Please, could you print all the lines below exactly, leaving out the pictures?
==================================================
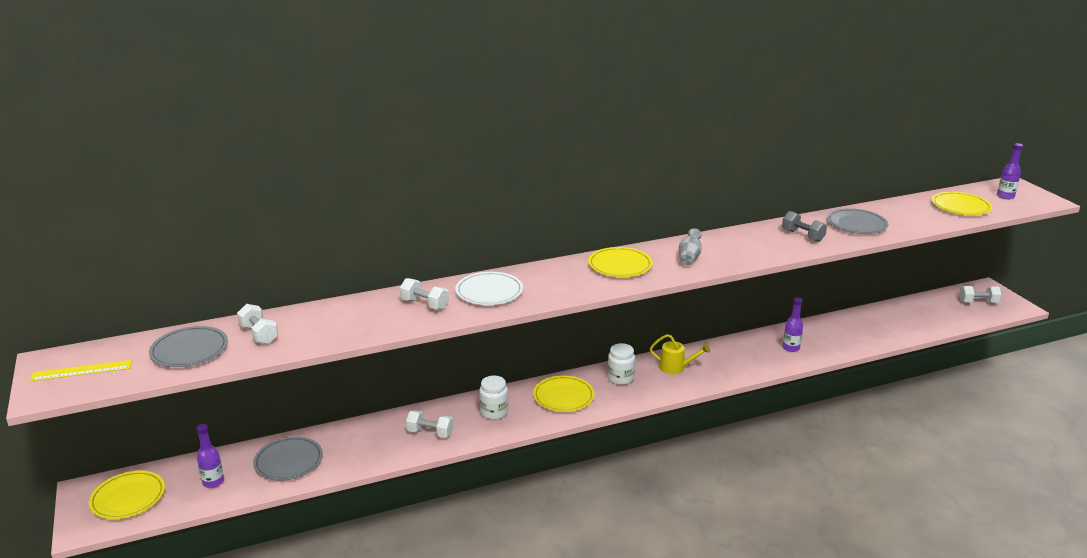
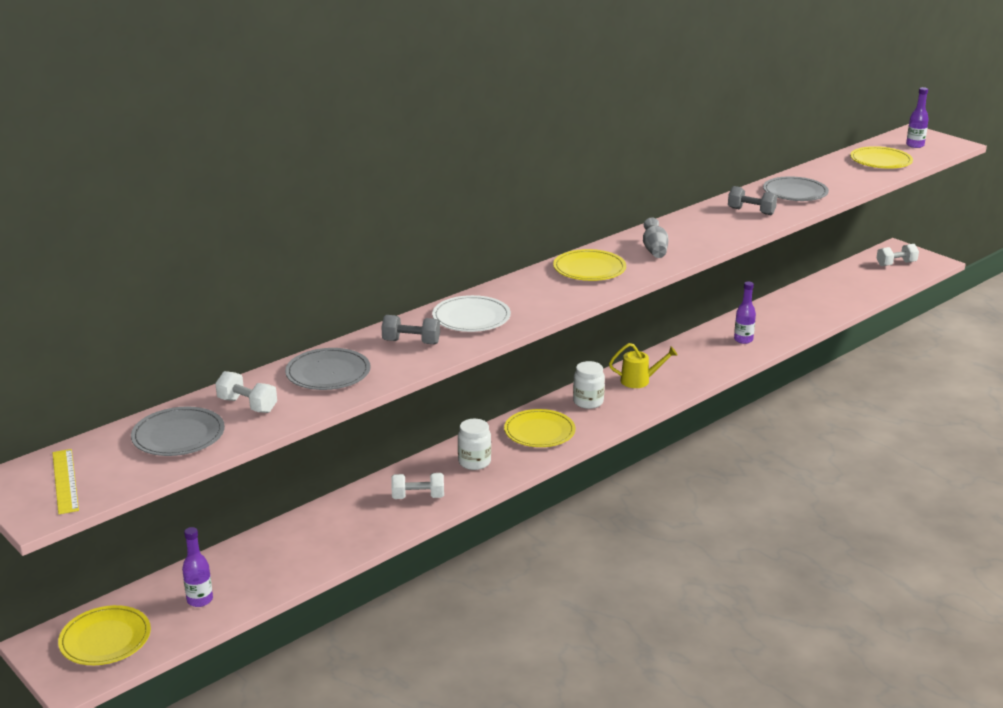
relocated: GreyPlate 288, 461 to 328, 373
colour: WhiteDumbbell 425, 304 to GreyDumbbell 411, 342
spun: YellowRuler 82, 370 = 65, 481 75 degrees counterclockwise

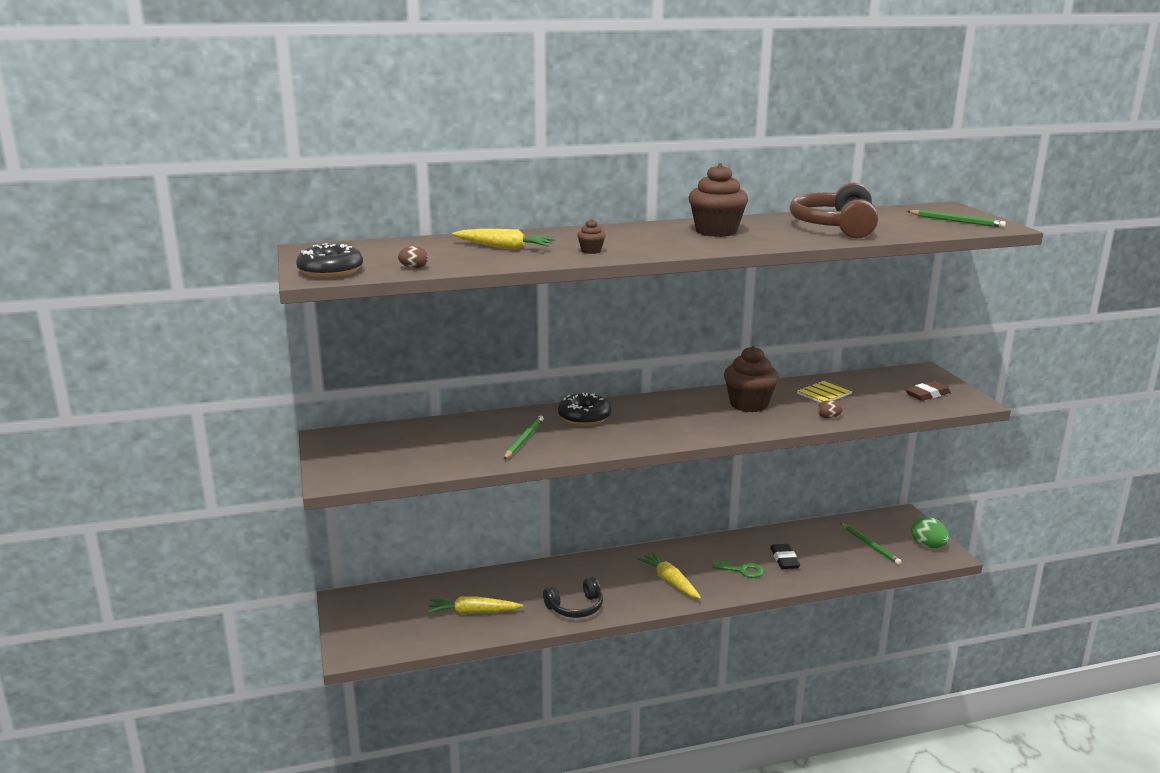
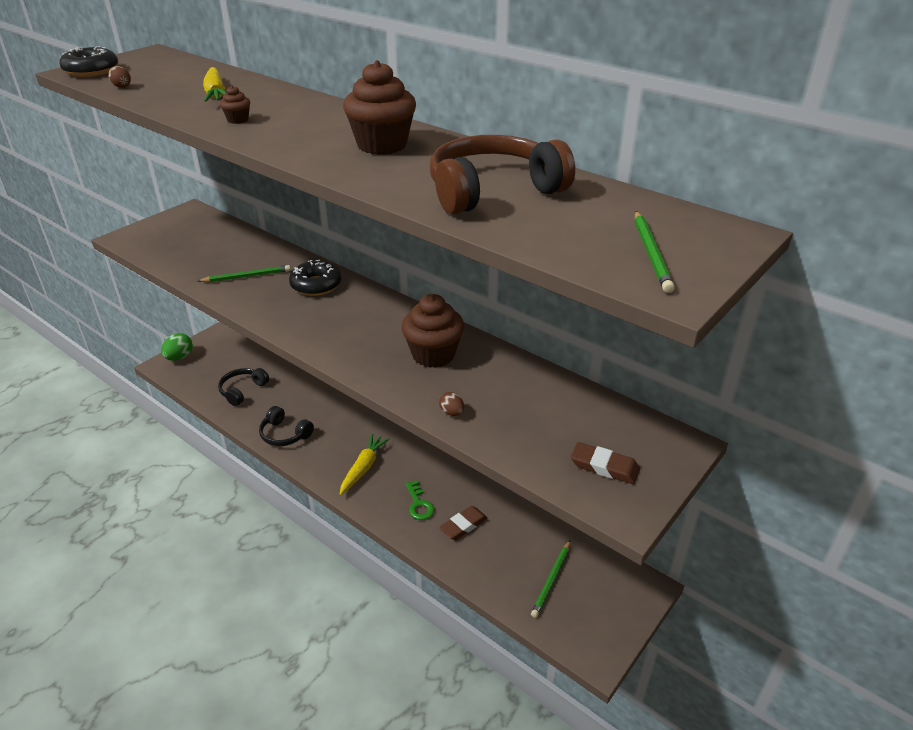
missing: YellowNotebook 824, 394
relocated: GreenEgg 928, 545 to 179, 357
exchanged: YellowCarrot 473, 612 to BlackHeadphones 242, 390
colour: BlackEraser 784, 559 to BrownEraser 463, 525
==================================================
=== WRITTEN RESPONSE ===
relocated: GreyPlate 288, 461 to 328, 373
colour: WhiteDumbbell 425, 304 to GreyDumbbell 411, 342
spun: YellowRuler 82, 370 = 65, 481 75 degrees counterclockwise

missing: YellowNotebook 824, 394
relocated: GreenEgg 928, 545 to 179, 357
exchanged: YellowCarrot 473, 612 to BlackHeadphones 242, 390
colour: BlackEraser 784, 559 to BrownEraser 463, 525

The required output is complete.